Data in this exercise
»»

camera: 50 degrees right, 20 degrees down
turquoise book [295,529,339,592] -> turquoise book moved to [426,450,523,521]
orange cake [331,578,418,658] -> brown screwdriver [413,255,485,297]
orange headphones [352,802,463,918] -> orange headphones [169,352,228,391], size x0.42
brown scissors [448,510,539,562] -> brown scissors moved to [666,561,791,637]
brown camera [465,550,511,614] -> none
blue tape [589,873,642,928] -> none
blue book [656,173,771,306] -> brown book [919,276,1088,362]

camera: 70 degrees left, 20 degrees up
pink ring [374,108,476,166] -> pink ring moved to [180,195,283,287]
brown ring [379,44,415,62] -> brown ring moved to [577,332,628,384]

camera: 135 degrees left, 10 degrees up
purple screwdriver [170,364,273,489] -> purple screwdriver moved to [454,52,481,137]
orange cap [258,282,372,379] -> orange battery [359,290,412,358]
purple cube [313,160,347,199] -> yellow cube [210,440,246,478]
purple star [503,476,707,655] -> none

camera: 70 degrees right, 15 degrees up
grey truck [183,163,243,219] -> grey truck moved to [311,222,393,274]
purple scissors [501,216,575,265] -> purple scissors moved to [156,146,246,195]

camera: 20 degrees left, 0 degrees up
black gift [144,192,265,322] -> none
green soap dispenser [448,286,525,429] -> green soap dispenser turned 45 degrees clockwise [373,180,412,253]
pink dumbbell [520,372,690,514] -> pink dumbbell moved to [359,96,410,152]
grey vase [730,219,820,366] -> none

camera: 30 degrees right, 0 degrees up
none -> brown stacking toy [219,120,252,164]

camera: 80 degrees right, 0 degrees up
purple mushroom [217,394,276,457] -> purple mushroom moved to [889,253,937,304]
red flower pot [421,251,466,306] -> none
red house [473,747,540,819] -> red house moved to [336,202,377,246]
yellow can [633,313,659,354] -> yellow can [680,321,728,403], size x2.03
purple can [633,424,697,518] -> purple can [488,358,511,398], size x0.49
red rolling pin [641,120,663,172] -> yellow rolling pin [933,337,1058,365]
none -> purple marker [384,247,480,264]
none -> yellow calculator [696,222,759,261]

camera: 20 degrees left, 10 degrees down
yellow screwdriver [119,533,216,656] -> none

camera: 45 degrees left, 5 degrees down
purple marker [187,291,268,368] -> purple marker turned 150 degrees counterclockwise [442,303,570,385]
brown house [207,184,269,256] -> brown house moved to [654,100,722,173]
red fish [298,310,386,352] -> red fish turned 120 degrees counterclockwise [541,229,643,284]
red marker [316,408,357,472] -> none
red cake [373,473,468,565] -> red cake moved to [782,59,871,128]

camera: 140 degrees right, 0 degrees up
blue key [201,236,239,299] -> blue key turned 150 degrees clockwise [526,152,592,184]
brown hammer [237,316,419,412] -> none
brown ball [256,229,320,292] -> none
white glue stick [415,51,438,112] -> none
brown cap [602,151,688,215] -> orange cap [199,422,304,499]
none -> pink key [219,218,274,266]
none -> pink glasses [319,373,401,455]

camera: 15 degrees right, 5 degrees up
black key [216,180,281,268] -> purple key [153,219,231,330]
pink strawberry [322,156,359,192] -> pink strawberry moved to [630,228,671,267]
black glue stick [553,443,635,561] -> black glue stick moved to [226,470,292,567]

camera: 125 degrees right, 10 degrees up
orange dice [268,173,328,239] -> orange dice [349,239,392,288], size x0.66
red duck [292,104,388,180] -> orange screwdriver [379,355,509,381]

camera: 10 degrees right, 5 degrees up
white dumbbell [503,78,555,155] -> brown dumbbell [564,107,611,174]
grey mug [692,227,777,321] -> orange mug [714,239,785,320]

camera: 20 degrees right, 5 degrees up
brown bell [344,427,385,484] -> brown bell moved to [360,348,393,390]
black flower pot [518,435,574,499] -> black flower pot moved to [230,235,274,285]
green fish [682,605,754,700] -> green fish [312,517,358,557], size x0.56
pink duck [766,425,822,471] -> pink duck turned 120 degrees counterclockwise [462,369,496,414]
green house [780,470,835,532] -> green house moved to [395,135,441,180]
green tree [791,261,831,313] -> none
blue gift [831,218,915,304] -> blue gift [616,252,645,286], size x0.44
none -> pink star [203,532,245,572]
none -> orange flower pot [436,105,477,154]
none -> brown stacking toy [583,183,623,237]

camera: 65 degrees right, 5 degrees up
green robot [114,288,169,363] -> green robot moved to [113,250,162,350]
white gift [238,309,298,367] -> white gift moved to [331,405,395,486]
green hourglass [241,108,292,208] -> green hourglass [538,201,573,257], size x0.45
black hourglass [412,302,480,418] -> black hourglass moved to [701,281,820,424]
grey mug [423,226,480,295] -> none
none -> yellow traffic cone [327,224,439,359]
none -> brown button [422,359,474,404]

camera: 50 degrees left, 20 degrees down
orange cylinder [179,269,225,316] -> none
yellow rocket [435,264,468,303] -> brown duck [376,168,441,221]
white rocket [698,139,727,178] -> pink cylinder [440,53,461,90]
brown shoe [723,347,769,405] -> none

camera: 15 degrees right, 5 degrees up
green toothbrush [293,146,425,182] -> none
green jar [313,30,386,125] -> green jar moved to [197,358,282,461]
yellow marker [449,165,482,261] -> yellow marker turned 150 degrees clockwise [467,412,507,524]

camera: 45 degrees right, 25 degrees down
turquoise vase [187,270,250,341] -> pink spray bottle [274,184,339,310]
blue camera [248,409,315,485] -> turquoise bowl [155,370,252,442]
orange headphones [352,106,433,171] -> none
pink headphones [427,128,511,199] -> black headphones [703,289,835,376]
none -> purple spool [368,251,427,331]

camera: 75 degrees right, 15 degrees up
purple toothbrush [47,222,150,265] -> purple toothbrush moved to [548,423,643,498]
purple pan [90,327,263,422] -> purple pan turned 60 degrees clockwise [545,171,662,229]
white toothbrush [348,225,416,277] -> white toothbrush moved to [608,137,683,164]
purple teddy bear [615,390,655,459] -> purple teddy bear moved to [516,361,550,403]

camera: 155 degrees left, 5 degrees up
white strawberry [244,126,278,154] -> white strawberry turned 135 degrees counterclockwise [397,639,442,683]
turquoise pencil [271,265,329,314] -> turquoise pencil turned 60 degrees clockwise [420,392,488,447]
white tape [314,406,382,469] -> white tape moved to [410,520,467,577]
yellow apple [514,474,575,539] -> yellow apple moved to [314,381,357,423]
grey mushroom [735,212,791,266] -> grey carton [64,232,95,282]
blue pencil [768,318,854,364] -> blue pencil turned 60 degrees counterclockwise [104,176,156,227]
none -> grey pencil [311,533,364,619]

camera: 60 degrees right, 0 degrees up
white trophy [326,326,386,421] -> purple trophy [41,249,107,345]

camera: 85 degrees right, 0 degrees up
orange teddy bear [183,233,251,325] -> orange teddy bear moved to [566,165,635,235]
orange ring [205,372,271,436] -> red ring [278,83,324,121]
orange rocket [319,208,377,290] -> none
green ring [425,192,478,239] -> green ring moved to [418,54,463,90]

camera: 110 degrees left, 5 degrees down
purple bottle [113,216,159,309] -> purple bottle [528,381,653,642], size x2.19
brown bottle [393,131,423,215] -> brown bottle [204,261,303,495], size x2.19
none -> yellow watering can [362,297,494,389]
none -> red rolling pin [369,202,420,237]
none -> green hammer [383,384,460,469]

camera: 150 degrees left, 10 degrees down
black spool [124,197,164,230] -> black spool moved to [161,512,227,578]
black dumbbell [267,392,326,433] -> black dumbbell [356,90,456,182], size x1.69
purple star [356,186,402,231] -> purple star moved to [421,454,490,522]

««

Activity
Every line of the data above belongs in the answer, unchanged.

Answer for the task
camera: 50 degrees right, 20 degrees down
turquoise book [295,529,339,592] -> turquoise book moved to [426,450,523,521]
orange cake [331,578,418,658] -> brown screwdriver [413,255,485,297]
orange headphones [352,802,463,918] -> orange headphones [169,352,228,391], size x0.42
brown scissors [448,510,539,562] -> brown scissors moved to [666,561,791,637]
brown camera [465,550,511,614] -> none
blue tape [589,873,642,928] -> none
blue book [656,173,771,306] -> brown book [919,276,1088,362]

camera: 70 degrees left, 20 degrees up
pink ring [374,108,476,166] -> pink ring moved to [180,195,283,287]
brown ring [379,44,415,62] -> brown ring moved to [577,332,628,384]

camera: 135 degrees left, 10 degrees up
purple screwdriver [170,364,273,489] -> purple screwdriver moved to [454,52,481,137]
orange cap [258,282,372,379] -> orange battery [359,290,412,358]
purple cube [313,160,347,199] -> yellow cube [210,440,246,478]
purple star [503,476,707,655] -> none

camera: 70 degrees right, 15 degrees up
grey truck [183,163,243,219] -> grey truck moved to [311,222,393,274]
purple scissors [501,216,575,265] -> purple scissors moved to [156,146,246,195]

camera: 20 degrees left, 0 degrees up
black gift [144,192,265,322] -> none
green soap dispenser [448,286,525,429] -> green soap dispenser turned 45 degrees clockwise [373,180,412,253]
pink dumbbell [520,372,690,514] -> pink dumbbell moved to [359,96,410,152]
grey vase [730,219,820,366] -> none

camera: 30 degrees right, 0 degrees up
none -> brown stacking toy [219,120,252,164]

camera: 80 degrees right, 0 degrees up
purple mushroom [217,394,276,457] -> purple mushroom moved to [889,253,937,304]
red flower pot [421,251,466,306] -> none
red house [473,747,540,819] -> red house moved to [336,202,377,246]
yellow can [633,313,659,354] -> yellow can [680,321,728,403], size x2.03
purple can [633,424,697,518] -> purple can [488,358,511,398], size x0.49
red rolling pin [641,120,663,172] -> yellow rolling pin [933,337,1058,365]
none -> purple marker [384,247,480,264]
none -> yellow calculator [696,222,759,261]

camera: 20 degrees left, 10 degrees down
yellow screwdriver [119,533,216,656] -> none

camera: 45 degrees left, 5 degrees down
purple marker [187,291,268,368] -> purple marker turned 150 degrees counterclockwise [442,303,570,385]
brown house [207,184,269,256] -> brown house moved to [654,100,722,173]
red fish [298,310,386,352] -> red fish turned 120 degrees counterclockwise [541,229,643,284]
red marker [316,408,357,472] -> none
red cake [373,473,468,565] -> red cake moved to [782,59,871,128]

camera: 140 degrees right, 0 degrees up
blue key [201,236,239,299] -> blue key turned 150 degrees clockwise [526,152,592,184]
brown hammer [237,316,419,412] -> none
brown ball [256,229,320,292] -> none
white glue stick [415,51,438,112] -> none
brown cap [602,151,688,215] -> orange cap [199,422,304,499]
none -> pink key [219,218,274,266]
none -> pink glasses [319,373,401,455]

camera: 15 degrees right, 5 degrees up
black key [216,180,281,268] -> purple key [153,219,231,330]
pink strawberry [322,156,359,192] -> pink strawberry moved to [630,228,671,267]
black glue stick [553,443,635,561] -> black glue stick moved to [226,470,292,567]

camera: 125 degrees right, 10 degrees up
orange dice [268,173,328,239] -> orange dice [349,239,392,288], size x0.66
red duck [292,104,388,180] -> orange screwdriver [379,355,509,381]

camera: 10 degrees right, 5 degrees up
white dumbbell [503,78,555,155] -> brown dumbbell [564,107,611,174]
grey mug [692,227,777,321] -> orange mug [714,239,785,320]

camera: 20 degrees right, 5 degrees up
brown bell [344,427,385,484] -> brown bell moved to [360,348,393,390]
black flower pot [518,435,574,499] -> black flower pot moved to [230,235,274,285]
green fish [682,605,754,700] -> green fish [312,517,358,557], size x0.56
pink duck [766,425,822,471] -> pink duck turned 120 degrees counterclockwise [462,369,496,414]
green house [780,470,835,532] -> green house moved to [395,135,441,180]
green tree [791,261,831,313] -> none
blue gift [831,218,915,304] -> blue gift [616,252,645,286], size x0.44
none -> pink star [203,532,245,572]
none -> orange flower pot [436,105,477,154]
none -> brown stacking toy [583,183,623,237]

camera: 65 degrees right, 5 degrees up
green robot [114,288,169,363] -> green robot moved to [113,250,162,350]
white gift [238,309,298,367] -> white gift moved to [331,405,395,486]
green hourglass [241,108,292,208] -> green hourglass [538,201,573,257], size x0.45
black hourglass [412,302,480,418] -> black hourglass moved to [701,281,820,424]
grey mug [423,226,480,295] -> none
none -> yellow traffic cone [327,224,439,359]
none -> brown button [422,359,474,404]

camera: 50 degrees left, 20 degrees down
orange cylinder [179,269,225,316] -> none
yellow rocket [435,264,468,303] -> brown duck [376,168,441,221]
white rocket [698,139,727,178] -> pink cylinder [440,53,461,90]
brown shoe [723,347,769,405] -> none

camera: 15 degrees right, 5 degrees up
green toothbrush [293,146,425,182] -> none
green jar [313,30,386,125] -> green jar moved to [197,358,282,461]
yellow marker [449,165,482,261] -> yellow marker turned 150 degrees clockwise [467,412,507,524]

camera: 45 degrees right, 25 degrees down
turquoise vase [187,270,250,341] -> pink spray bottle [274,184,339,310]
blue camera [248,409,315,485] -> turquoise bowl [155,370,252,442]
orange headphones [352,106,433,171] -> none
pink headphones [427,128,511,199] -> black headphones [703,289,835,376]
none -> purple spool [368,251,427,331]

camera: 75 degrees right, 15 degrees up
purple toothbrush [47,222,150,265] -> purple toothbrush moved to [548,423,643,498]
purple pan [90,327,263,422] -> purple pan turned 60 degrees clockwise [545,171,662,229]
white toothbrush [348,225,416,277] -> white toothbrush moved to [608,137,683,164]
purple teddy bear [615,390,655,459] -> purple teddy bear moved to [516,361,550,403]

camera: 155 degrees left, 5 degrees up
white strawberry [244,126,278,154] -> white strawberry turned 135 degrees counterclockwise [397,639,442,683]
turquoise pencil [271,265,329,314] -> turquoise pencil turned 60 degrees clockwise [420,392,488,447]
white tape [314,406,382,469] -> white tape moved to [410,520,467,577]
yellow apple [514,474,575,539] -> yellow apple moved to [314,381,357,423]
grey mushroom [735,212,791,266] -> grey carton [64,232,95,282]
blue pencil [768,318,854,364] -> blue pencil turned 60 degrees counterclockwise [104,176,156,227]
none -> grey pencil [311,533,364,619]

camera: 60 degrees right, 0 degrees up
white trophy [326,326,386,421] -> purple trophy [41,249,107,345]

camera: 85 degrees right, 0 degrees up
orange teddy bear [183,233,251,325] -> orange teddy bear moved to [566,165,635,235]
orange ring [205,372,271,436] -> red ring [278,83,324,121]
orange rocket [319,208,377,290] -> none
green ring [425,192,478,239] -> green ring moved to [418,54,463,90]

camera: 110 degrees left, 5 degrees down
purple bottle [113,216,159,309] -> purple bottle [528,381,653,642], size x2.19
brown bottle [393,131,423,215] -> brown bottle [204,261,303,495], size x2.19
none -> yellow watering can [362,297,494,389]
none -> red rolling pin [369,202,420,237]
none -> green hammer [383,384,460,469]

camera: 150 degrees left, 10 degrees down
black spool [124,197,164,230] -> black spool moved to [161,512,227,578]
black dumbbell [267,392,326,433] -> black dumbbell [356,90,456,182], size x1.69
purple star [356,186,402,231] -> purple star moved to [421,454,490,522]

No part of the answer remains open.